Find every line in the records that holds the string "LEVEL". Copy each one.

(Input records Opens)

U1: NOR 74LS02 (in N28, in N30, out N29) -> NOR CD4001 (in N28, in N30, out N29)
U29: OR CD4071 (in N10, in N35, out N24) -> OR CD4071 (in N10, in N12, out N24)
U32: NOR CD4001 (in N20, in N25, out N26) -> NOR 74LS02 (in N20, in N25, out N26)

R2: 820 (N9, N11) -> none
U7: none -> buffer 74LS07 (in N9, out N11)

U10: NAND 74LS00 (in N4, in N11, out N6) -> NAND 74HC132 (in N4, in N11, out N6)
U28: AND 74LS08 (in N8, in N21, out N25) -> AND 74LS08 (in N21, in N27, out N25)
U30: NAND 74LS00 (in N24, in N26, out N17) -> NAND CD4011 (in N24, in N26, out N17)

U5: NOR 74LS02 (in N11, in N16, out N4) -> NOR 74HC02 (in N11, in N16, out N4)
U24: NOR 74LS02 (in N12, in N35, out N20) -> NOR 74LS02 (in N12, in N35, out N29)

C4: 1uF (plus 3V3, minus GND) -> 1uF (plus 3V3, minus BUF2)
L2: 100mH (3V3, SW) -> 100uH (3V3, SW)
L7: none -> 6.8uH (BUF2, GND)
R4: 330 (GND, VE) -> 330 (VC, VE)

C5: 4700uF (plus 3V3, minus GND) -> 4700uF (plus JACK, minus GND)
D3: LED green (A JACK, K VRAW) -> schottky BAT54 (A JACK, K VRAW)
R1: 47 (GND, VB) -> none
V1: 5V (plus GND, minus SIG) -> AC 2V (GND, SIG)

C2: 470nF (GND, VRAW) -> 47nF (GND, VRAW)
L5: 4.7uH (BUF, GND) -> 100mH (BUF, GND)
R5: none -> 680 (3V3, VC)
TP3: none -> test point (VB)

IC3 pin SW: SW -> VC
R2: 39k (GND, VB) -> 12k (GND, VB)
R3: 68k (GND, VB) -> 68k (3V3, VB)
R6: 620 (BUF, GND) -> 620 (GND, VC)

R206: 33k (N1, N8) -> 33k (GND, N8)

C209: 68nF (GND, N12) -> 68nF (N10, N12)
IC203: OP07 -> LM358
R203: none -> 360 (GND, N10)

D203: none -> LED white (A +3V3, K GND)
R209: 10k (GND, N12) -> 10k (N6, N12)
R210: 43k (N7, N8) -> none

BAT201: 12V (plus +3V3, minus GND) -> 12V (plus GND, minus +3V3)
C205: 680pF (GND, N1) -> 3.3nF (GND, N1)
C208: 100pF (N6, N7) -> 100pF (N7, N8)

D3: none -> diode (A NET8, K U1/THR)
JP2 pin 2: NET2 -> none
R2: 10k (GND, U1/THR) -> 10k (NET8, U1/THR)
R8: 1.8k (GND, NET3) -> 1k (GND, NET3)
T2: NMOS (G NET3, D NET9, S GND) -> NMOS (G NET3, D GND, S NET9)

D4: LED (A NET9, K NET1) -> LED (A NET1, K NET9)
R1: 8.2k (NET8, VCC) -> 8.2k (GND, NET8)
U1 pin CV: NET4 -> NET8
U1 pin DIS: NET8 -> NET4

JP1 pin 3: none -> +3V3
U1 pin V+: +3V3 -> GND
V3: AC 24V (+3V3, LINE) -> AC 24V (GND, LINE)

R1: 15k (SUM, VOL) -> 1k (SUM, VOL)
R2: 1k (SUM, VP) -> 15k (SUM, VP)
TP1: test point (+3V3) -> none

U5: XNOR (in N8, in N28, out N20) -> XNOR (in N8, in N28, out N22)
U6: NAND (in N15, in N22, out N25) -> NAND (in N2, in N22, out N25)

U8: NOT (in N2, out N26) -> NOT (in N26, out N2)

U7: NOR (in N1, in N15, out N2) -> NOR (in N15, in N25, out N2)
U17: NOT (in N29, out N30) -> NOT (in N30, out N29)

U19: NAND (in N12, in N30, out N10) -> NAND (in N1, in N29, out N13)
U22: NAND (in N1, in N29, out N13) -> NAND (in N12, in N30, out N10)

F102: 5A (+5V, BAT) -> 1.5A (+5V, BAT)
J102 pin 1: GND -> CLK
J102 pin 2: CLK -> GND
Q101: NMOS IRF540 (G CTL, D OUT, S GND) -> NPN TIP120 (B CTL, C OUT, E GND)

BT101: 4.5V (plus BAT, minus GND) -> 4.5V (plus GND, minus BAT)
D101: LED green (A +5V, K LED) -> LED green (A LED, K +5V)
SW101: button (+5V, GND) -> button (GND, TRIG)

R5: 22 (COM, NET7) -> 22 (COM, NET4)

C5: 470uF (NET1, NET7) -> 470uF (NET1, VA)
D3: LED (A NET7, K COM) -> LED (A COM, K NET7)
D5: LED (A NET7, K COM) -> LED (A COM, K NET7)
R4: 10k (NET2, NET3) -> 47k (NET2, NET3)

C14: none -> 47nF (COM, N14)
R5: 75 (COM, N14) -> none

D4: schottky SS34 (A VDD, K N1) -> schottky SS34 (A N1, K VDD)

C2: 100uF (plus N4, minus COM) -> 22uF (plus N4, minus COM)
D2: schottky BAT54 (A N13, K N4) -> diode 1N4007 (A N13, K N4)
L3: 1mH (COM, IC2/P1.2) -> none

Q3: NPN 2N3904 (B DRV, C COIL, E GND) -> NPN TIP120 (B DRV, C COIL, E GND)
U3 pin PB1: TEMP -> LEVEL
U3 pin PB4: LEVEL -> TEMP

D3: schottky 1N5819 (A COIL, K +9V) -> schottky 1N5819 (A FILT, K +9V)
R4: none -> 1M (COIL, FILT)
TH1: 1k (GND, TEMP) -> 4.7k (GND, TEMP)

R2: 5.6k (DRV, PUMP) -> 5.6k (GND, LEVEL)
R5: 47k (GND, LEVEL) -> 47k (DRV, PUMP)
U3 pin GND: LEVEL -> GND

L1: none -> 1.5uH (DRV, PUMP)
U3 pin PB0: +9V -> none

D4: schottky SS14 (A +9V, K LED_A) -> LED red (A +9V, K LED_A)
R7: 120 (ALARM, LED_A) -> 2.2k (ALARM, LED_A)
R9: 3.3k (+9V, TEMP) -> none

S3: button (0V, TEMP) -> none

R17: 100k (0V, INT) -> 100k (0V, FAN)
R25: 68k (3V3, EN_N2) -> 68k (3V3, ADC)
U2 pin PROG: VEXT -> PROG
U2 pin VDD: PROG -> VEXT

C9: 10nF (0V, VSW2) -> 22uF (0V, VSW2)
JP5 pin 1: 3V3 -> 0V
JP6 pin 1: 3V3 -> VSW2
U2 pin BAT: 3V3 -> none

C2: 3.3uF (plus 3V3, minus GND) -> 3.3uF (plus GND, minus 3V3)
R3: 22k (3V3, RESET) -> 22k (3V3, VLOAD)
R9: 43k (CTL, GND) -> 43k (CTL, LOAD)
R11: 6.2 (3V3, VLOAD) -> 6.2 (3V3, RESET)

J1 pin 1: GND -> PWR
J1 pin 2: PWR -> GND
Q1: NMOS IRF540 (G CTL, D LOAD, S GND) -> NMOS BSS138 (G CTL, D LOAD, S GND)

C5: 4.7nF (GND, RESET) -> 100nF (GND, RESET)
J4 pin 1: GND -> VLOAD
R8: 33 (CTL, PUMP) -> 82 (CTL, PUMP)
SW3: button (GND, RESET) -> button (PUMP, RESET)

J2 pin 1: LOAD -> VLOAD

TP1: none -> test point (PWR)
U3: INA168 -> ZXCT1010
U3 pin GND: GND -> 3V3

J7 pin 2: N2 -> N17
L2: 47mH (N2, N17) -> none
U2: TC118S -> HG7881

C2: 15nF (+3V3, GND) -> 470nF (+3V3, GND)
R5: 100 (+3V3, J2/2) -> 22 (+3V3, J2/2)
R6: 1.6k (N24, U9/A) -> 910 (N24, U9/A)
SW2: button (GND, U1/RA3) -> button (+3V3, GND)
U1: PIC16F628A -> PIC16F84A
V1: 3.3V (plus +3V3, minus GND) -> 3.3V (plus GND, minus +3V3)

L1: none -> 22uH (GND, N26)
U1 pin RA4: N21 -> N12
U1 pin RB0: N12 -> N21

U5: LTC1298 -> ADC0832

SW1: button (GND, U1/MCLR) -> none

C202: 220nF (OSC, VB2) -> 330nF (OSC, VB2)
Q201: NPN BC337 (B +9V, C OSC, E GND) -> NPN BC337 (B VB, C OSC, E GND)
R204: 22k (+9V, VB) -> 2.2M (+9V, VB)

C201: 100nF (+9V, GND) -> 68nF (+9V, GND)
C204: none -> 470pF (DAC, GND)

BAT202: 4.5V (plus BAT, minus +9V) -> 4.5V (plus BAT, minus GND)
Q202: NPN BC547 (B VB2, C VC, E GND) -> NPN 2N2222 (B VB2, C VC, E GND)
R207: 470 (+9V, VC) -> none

(Input records Closes)

Written solution:
U3 pin PB1: TEMP -> LEVEL
U3 pin PB4: LEVEL -> TEMP
R2: 5.6k (DRV, PUMP) -> 5.6k (GND, LEVEL)
R5: 47k (GND, LEVEL) -> 47k (DRV, PUMP)
U3 pin GND: LEVEL -> GND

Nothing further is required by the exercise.